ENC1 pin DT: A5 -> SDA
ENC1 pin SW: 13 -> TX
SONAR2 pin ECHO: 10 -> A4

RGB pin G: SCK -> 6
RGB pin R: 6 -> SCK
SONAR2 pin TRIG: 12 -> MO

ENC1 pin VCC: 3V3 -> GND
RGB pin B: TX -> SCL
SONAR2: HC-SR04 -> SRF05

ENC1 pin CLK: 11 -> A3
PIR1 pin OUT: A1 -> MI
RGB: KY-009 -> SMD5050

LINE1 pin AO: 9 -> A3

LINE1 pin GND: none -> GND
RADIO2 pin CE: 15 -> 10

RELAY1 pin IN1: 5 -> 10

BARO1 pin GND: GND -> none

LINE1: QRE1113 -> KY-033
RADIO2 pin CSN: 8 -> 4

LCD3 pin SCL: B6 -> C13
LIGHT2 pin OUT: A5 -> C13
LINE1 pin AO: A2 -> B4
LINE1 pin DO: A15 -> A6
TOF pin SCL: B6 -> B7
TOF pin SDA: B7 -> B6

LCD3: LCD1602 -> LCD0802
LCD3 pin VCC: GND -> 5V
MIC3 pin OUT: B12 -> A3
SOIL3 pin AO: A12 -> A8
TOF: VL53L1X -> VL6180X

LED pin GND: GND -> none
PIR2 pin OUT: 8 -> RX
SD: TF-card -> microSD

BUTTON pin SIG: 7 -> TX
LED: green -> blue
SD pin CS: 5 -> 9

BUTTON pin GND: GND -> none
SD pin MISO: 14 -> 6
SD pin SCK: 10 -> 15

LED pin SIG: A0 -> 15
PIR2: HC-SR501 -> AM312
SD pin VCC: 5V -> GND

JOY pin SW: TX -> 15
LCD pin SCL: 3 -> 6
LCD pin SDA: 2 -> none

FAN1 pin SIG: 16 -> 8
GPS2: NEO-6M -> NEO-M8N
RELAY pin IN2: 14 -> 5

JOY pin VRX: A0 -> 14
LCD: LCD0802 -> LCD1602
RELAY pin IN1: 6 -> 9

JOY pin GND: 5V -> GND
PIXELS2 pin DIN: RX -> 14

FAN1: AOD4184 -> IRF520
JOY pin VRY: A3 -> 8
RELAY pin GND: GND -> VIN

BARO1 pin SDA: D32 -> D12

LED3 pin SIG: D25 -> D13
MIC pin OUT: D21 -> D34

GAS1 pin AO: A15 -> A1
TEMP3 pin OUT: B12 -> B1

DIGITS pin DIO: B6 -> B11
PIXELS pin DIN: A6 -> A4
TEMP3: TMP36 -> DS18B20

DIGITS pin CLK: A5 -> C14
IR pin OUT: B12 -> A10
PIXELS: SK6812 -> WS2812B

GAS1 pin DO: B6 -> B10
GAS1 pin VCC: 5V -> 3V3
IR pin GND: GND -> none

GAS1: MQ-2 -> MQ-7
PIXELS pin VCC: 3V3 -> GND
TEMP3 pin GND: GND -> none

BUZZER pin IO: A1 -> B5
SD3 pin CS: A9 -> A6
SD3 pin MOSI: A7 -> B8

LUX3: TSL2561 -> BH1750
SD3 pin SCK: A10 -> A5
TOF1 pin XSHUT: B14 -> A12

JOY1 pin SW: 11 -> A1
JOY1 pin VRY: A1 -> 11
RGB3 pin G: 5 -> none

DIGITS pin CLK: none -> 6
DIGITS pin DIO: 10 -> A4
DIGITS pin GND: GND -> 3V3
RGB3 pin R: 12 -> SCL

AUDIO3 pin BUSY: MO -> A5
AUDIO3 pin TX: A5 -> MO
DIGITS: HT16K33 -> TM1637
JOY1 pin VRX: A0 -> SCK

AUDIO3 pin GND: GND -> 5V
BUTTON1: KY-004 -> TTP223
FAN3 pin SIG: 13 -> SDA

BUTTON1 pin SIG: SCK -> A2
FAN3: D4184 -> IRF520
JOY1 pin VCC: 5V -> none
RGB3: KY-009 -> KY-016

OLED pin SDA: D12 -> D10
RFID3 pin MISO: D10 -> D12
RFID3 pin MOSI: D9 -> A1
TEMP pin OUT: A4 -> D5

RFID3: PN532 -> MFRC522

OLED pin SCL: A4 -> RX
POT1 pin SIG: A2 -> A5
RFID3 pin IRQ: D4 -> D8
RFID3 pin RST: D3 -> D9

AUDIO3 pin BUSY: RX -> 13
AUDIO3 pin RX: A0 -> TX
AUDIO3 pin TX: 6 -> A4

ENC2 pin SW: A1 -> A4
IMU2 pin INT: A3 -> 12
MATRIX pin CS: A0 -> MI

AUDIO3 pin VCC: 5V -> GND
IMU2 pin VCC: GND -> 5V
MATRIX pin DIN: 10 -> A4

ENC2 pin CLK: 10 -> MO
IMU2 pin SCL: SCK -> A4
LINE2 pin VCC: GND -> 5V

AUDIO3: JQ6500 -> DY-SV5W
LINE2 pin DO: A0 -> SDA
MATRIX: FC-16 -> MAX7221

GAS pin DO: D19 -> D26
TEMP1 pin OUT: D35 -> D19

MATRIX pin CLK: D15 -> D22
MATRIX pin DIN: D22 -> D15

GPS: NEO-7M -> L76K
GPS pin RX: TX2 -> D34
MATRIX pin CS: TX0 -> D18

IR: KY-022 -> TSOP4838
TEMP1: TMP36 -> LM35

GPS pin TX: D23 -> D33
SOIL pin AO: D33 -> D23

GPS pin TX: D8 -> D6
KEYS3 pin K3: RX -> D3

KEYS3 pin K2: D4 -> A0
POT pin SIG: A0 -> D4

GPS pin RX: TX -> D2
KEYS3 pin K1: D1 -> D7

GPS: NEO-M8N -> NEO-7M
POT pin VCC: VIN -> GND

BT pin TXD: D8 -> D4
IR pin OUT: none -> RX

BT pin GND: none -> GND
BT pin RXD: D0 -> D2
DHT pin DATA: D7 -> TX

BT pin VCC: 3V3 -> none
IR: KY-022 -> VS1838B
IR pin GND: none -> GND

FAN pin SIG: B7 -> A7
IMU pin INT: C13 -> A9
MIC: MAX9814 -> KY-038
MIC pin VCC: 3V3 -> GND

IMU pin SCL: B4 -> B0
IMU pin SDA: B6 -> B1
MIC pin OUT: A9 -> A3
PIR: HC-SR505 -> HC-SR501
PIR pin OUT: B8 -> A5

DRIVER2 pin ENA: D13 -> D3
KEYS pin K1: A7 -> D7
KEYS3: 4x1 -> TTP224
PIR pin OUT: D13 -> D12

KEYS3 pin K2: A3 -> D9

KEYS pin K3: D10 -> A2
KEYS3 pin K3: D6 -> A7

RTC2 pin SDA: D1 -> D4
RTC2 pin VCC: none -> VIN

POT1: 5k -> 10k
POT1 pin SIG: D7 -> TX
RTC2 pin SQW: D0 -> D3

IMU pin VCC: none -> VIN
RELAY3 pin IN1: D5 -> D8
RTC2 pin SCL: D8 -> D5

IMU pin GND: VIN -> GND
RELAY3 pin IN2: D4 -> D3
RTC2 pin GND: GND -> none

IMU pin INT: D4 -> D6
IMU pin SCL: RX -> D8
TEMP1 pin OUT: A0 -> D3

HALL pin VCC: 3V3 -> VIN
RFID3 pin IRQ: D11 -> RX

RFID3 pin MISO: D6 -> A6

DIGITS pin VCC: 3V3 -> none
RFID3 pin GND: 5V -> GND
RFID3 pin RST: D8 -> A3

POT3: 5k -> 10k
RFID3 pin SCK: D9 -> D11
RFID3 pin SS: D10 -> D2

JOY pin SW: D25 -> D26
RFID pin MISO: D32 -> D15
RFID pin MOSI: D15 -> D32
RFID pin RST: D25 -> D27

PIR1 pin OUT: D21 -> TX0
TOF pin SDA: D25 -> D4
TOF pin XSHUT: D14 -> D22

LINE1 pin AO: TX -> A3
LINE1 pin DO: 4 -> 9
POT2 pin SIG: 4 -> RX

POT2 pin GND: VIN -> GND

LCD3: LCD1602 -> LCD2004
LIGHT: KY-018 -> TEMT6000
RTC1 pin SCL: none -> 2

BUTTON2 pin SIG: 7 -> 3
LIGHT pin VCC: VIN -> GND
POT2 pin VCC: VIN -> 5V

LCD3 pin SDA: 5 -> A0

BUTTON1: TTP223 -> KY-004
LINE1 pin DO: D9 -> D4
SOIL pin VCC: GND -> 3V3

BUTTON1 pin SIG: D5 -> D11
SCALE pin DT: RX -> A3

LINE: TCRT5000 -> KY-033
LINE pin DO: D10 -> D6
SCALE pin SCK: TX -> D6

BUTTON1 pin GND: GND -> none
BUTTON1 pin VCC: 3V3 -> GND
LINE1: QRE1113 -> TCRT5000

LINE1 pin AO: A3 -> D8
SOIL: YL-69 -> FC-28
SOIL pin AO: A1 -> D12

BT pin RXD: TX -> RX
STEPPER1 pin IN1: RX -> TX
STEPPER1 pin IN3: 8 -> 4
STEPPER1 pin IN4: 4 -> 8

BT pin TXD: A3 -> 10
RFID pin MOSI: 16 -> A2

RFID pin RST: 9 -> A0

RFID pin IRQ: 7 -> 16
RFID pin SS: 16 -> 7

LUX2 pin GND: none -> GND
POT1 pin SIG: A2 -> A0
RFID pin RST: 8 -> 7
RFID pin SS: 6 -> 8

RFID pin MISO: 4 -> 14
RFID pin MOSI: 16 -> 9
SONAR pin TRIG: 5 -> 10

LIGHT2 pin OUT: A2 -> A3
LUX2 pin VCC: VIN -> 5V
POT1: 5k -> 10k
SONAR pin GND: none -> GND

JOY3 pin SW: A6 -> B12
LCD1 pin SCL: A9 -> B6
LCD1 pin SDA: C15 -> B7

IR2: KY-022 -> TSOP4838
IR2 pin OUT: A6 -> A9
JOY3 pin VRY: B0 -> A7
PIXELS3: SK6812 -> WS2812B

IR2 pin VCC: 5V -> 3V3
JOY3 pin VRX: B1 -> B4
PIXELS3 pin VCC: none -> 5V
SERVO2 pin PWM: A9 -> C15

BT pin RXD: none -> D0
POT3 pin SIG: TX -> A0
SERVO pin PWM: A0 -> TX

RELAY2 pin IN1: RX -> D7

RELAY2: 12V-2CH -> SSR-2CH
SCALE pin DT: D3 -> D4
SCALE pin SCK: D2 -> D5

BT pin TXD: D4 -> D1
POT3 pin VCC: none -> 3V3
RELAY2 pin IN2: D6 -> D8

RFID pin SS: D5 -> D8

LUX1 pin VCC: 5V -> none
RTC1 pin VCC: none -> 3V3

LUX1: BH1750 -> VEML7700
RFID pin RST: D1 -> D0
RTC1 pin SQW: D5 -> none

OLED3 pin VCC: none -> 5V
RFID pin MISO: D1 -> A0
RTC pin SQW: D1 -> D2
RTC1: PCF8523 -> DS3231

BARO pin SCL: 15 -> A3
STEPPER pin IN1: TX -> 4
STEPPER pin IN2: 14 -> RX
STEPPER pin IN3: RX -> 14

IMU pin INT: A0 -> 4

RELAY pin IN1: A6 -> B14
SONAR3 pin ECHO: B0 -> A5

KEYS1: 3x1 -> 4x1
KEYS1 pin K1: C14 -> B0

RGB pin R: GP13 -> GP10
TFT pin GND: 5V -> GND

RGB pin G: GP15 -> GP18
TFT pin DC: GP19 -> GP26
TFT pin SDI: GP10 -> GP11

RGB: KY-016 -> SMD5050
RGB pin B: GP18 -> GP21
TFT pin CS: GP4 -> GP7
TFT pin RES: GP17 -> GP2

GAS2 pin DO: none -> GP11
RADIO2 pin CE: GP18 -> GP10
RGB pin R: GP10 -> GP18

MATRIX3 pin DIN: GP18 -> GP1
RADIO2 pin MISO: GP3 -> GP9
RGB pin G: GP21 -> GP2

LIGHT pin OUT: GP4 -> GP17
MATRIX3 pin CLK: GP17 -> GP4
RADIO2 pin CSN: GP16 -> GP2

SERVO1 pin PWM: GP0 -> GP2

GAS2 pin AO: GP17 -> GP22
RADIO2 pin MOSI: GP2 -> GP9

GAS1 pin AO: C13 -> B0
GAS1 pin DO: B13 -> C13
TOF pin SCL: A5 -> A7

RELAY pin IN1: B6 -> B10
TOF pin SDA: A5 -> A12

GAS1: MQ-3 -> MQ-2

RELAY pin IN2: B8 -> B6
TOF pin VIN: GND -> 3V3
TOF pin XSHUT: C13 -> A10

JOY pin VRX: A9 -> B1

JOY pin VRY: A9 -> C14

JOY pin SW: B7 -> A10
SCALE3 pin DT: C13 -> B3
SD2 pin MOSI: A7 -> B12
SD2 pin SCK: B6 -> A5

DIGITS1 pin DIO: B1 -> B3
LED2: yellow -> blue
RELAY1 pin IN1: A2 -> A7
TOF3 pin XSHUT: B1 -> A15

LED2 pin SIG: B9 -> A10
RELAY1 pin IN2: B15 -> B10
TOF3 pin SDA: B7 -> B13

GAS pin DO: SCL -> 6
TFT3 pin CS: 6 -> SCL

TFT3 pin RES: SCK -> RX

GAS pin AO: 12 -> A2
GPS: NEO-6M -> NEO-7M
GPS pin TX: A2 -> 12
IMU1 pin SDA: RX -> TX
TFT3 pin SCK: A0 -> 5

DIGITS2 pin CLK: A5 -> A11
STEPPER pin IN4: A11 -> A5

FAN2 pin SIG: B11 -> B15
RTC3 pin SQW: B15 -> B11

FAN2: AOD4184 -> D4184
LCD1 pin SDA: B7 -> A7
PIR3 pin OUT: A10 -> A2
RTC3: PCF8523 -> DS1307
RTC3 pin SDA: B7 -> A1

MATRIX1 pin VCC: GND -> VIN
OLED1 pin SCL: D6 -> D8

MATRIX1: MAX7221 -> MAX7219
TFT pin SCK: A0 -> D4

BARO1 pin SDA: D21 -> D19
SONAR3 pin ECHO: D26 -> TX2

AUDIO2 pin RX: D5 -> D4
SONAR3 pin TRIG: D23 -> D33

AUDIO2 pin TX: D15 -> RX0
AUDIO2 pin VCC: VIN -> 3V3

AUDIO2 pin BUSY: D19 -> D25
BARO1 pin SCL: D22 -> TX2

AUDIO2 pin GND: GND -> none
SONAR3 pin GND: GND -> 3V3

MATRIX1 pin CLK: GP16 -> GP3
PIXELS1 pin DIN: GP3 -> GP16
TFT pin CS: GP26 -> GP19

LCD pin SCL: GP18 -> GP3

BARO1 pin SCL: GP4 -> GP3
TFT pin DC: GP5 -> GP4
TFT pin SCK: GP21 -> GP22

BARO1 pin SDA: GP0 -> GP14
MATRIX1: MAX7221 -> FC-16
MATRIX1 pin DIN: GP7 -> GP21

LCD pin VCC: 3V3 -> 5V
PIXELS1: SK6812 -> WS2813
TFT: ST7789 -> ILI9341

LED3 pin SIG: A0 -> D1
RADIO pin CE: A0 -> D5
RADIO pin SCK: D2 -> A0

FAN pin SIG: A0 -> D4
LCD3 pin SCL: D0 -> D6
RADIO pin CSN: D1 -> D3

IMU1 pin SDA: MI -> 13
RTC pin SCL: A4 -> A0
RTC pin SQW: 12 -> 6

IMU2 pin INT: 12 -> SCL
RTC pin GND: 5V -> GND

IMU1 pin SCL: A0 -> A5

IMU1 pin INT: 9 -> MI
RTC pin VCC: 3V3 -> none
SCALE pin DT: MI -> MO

Your assignment – From the records above, transcribe exactly the run of lines that opens with the line holding "RELAY pin IN2: B8 -> B6" and closes with the line holding "FAN2 pin SIG: B11 -> B15", both included.

Response –
RELAY pin IN2: B8 -> B6
TOF pin VIN: GND -> 3V3
TOF pin XSHUT: C13 -> A10

JOY pin VRX: A9 -> B1

JOY pin VRY: A9 -> C14

JOY pin SW: B7 -> A10
SCALE3 pin DT: C13 -> B3
SD2 pin MOSI: A7 -> B12
SD2 pin SCK: B6 -> A5

DIGITS1 pin DIO: B1 -> B3
LED2: yellow -> blue
RELAY1 pin IN1: A2 -> A7
TOF3 pin XSHUT: B1 -> A15

LED2 pin SIG: B9 -> A10
RELAY1 pin IN2: B15 -> B10
TOF3 pin SDA: B7 -> B13

GAS pin DO: SCL -> 6
TFT3 pin CS: 6 -> SCL

TFT3 pin RES: SCK -> RX

GAS pin AO: 12 -> A2
GPS: NEO-6M -> NEO-7M
GPS pin TX: A2 -> 12
IMU1 pin SDA: RX -> TX
TFT3 pin SCK: A0 -> 5

DIGITS2 pin CLK: A5 -> A11
STEPPER pin IN4: A11 -> A5

FAN2 pin SIG: B11 -> B15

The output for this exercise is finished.